*WHAT THE TASK REQUIRES*.
Transcribe the entries exactly as given and skip whatever images they hold.
────────────────────────────────────────
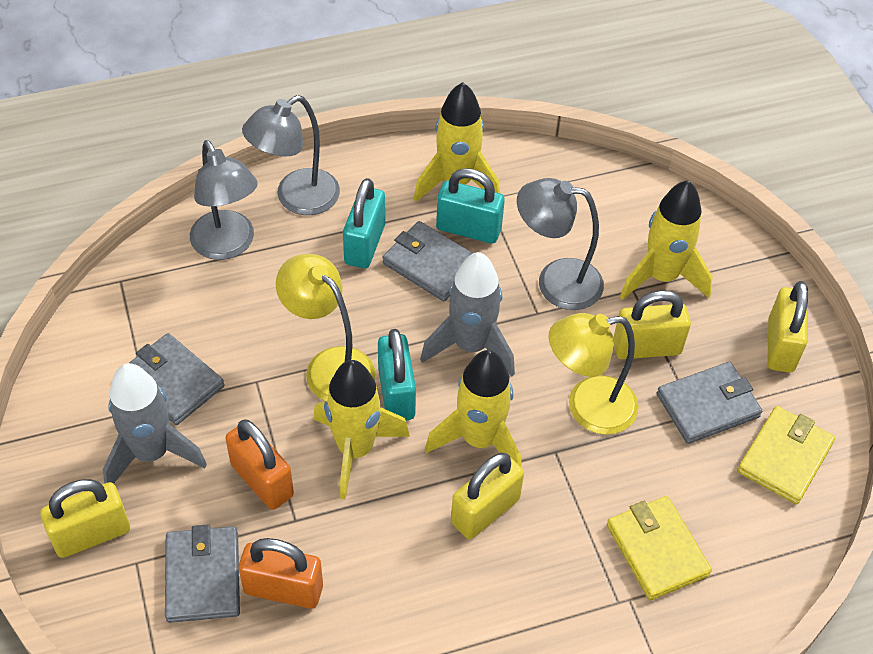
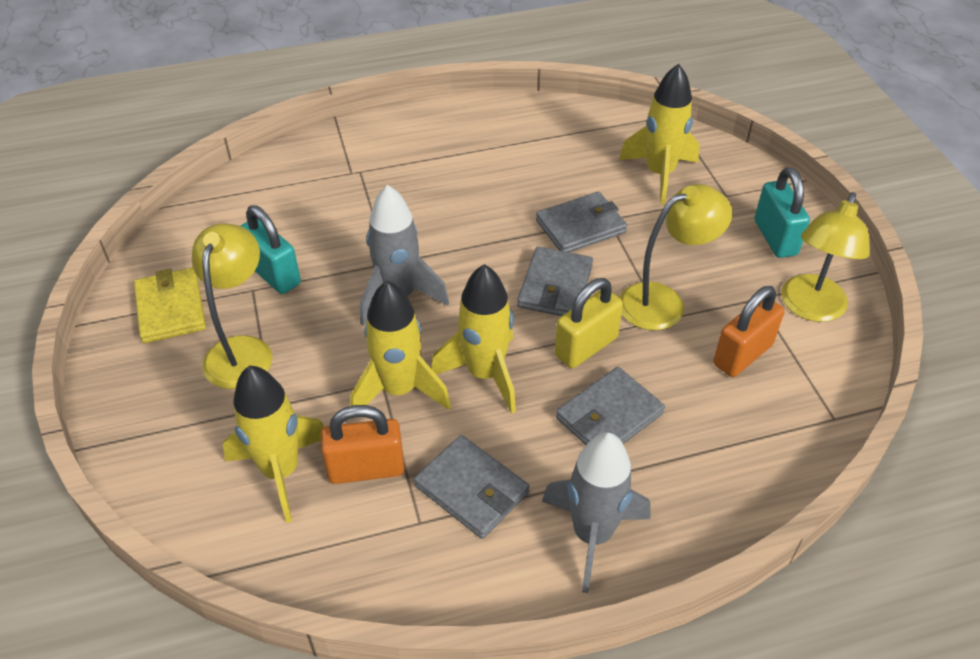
grey lamp: 3 -> 0
turquoise padlock: 3 -> 2
yellow lamp: 2 -> 3
yellow padlock: 4 -> 1
yellow wallet: 2 -> 1

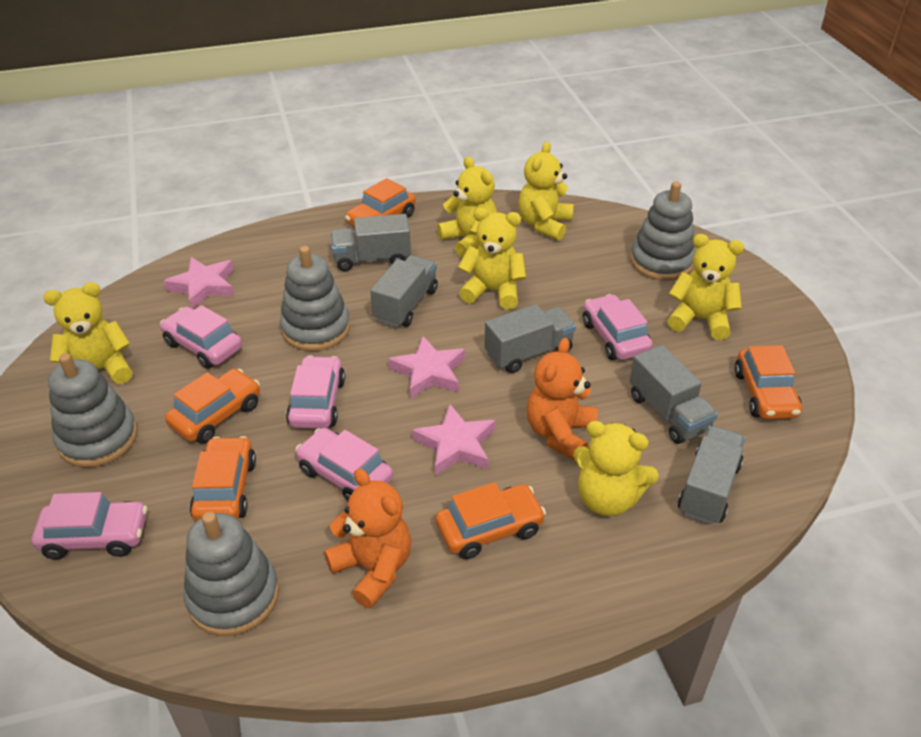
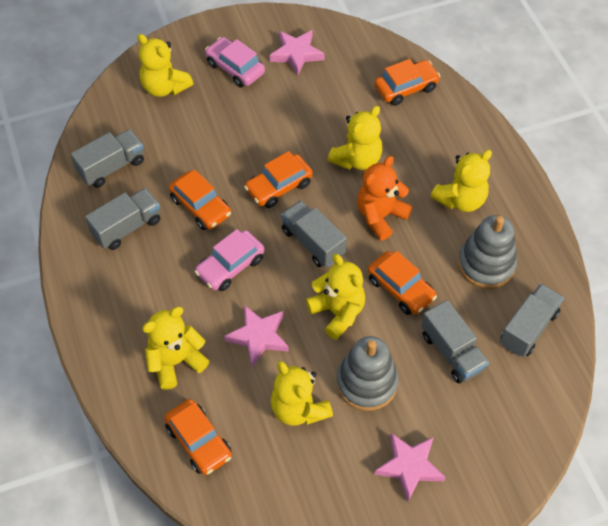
grey stacking toy: 4 -> 2
orange teddy bear: 2 -> 1
pink car: 5 -> 2

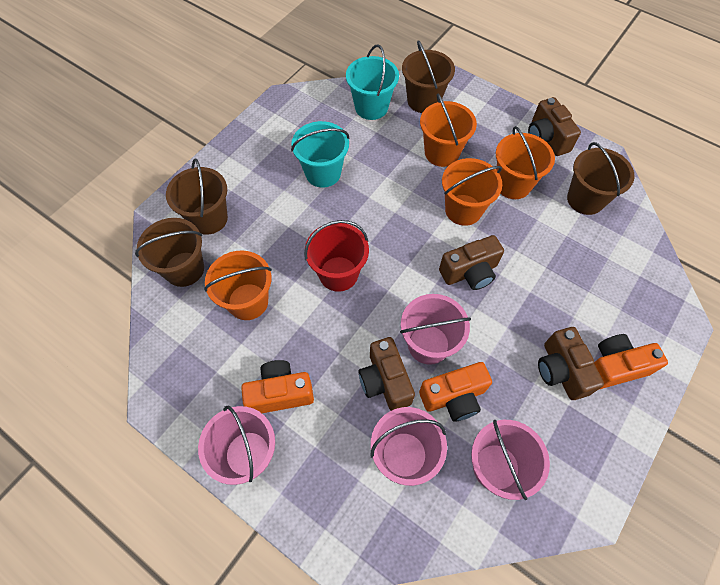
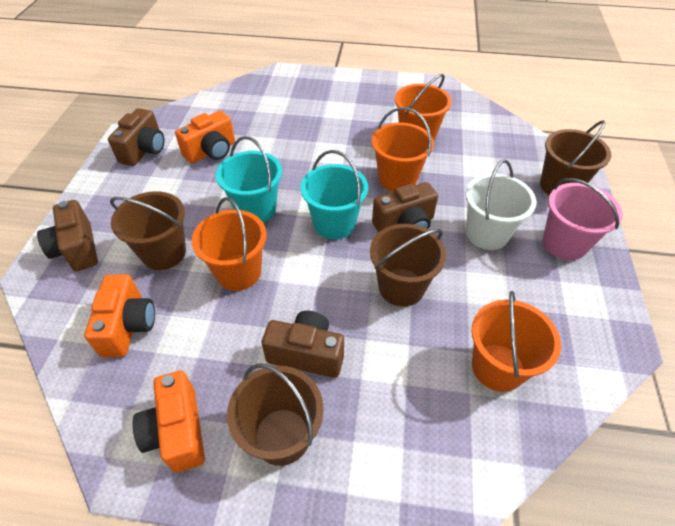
pink bucket: 4 -> 1
red bucket: 1 -> 0
white bucket: 0 -> 1

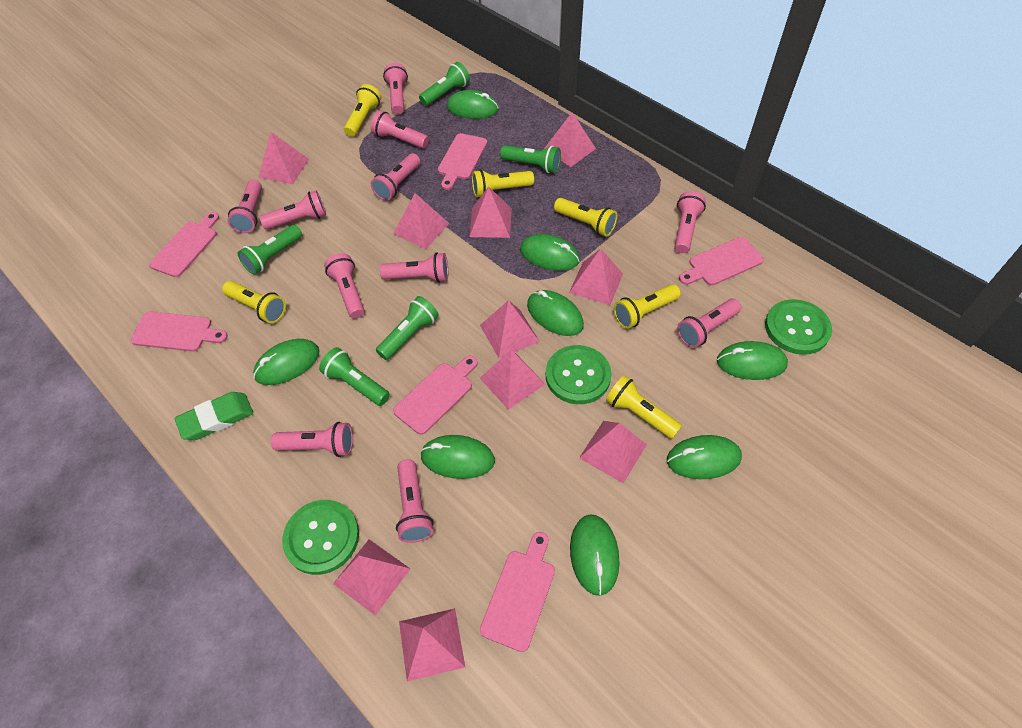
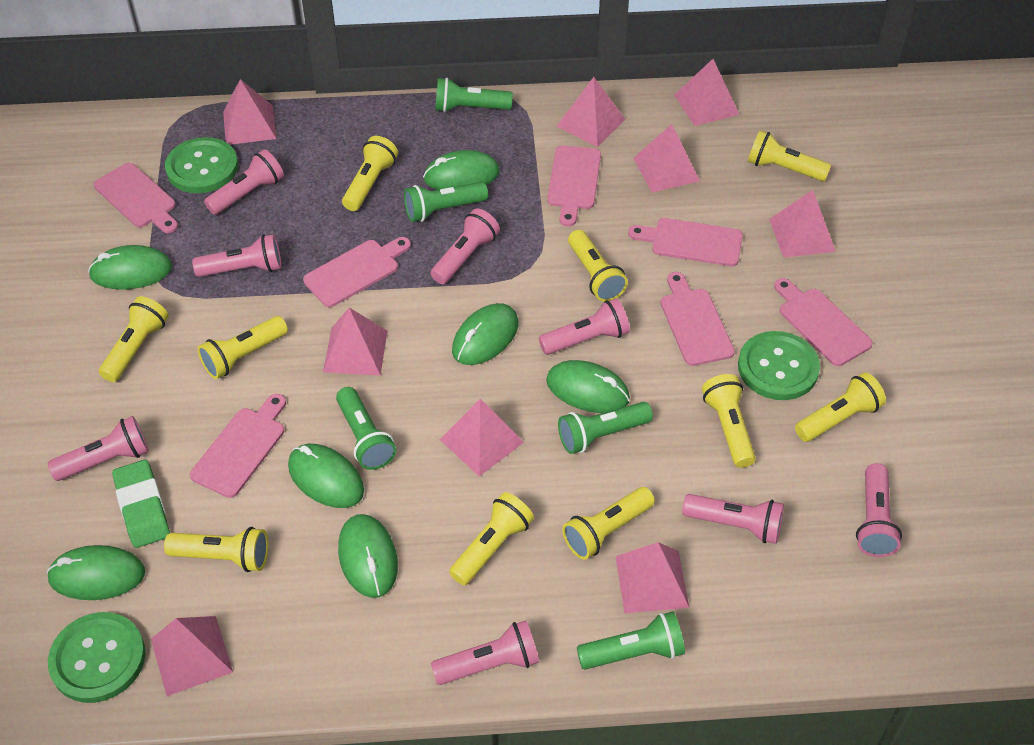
green mouse: 8 -> 7
pink cutting board: 6 -> 7
pink flashlight: 11 -> 8
pink pyramid: 10 -> 9
yellow flashlight: 6 -> 10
────────────────────────────────────────
*RESPONSE*.
grey lamp: 3 -> 0
turquoise padlock: 3 -> 2
yellow lamp: 2 -> 3
yellow padlock: 4 -> 1
yellow wallet: 2 -> 1

grey stacking toy: 4 -> 2
orange teddy bear: 2 -> 1
pink car: 5 -> 2

pink bucket: 4 -> 1
red bucket: 1 -> 0
white bucket: 0 -> 1

green mouse: 8 -> 7
pink cutting board: 6 -> 7
pink flashlight: 11 -> 8
pink pyramid: 10 -> 9
yellow flashlight: 6 -> 10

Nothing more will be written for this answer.